> [WORK INSTRUCTION]:
From the first line of the records down to the one that holds "GAS3 pin AO: D7 -> RX", transcribe each line exactly and add nothing.

> [Revision comparison data]:

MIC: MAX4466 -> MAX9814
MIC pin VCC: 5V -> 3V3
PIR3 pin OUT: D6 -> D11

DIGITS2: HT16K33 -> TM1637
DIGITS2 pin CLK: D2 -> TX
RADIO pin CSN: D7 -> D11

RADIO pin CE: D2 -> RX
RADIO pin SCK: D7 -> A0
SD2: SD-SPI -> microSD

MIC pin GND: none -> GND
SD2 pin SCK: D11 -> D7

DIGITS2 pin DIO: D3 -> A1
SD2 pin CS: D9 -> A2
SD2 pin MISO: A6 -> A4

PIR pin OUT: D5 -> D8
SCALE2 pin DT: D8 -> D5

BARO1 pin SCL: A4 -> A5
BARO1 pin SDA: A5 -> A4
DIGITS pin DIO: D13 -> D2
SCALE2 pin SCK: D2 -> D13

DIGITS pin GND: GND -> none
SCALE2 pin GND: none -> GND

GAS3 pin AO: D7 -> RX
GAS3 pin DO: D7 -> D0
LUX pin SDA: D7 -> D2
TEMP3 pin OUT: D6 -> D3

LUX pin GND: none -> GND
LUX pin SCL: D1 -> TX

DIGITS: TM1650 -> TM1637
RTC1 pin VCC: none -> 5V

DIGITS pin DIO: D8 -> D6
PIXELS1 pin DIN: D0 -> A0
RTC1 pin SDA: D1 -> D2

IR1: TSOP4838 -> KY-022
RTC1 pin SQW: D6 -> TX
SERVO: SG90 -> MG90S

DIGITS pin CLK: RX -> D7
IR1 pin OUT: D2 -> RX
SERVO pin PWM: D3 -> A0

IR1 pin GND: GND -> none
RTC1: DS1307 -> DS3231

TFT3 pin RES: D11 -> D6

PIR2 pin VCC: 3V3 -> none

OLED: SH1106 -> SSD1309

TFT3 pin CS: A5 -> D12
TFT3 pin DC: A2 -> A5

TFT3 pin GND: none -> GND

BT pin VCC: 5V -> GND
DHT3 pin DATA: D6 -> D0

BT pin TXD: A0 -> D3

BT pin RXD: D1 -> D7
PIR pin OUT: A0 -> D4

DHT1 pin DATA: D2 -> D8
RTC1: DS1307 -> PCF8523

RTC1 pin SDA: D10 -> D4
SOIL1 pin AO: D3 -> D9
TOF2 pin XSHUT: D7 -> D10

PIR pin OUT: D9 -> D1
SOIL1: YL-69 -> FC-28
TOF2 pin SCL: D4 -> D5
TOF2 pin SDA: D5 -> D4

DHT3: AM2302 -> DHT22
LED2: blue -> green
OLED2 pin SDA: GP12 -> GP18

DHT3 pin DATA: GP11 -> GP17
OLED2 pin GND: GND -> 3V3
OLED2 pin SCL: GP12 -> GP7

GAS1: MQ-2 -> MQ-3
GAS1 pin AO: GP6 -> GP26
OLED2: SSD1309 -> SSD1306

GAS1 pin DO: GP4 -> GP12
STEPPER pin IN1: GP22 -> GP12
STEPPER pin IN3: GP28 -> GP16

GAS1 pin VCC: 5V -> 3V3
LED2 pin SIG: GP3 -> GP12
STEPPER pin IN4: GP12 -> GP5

> [TASK OUTPUT]:
MIC: MAX4466 -> MAX9814
MIC pin VCC: 5V -> 3V3
PIR3 pin OUT: D6 -> D11

DIGITS2: HT16K33 -> TM1637
DIGITS2 pin CLK: D2 -> TX
RADIO pin CSN: D7 -> D11

RADIO pin CE: D2 -> RX
RADIO pin SCK: D7 -> A0
SD2: SD-SPI -> microSD

MIC pin GND: none -> GND
SD2 pin SCK: D11 -> D7

DIGITS2 pin DIO: D3 -> A1
SD2 pin CS: D9 -> A2
SD2 pin MISO: A6 -> A4

PIR pin OUT: D5 -> D8
SCALE2 pin DT: D8 -> D5

BARO1 pin SCL: A4 -> A5
BARO1 pin SDA: A5 -> A4
DIGITS pin DIO: D13 -> D2
SCALE2 pin SCK: D2 -> D13

DIGITS pin GND: GND -> none
SCALE2 pin GND: none -> GND

GAS3 pin AO: D7 -> RX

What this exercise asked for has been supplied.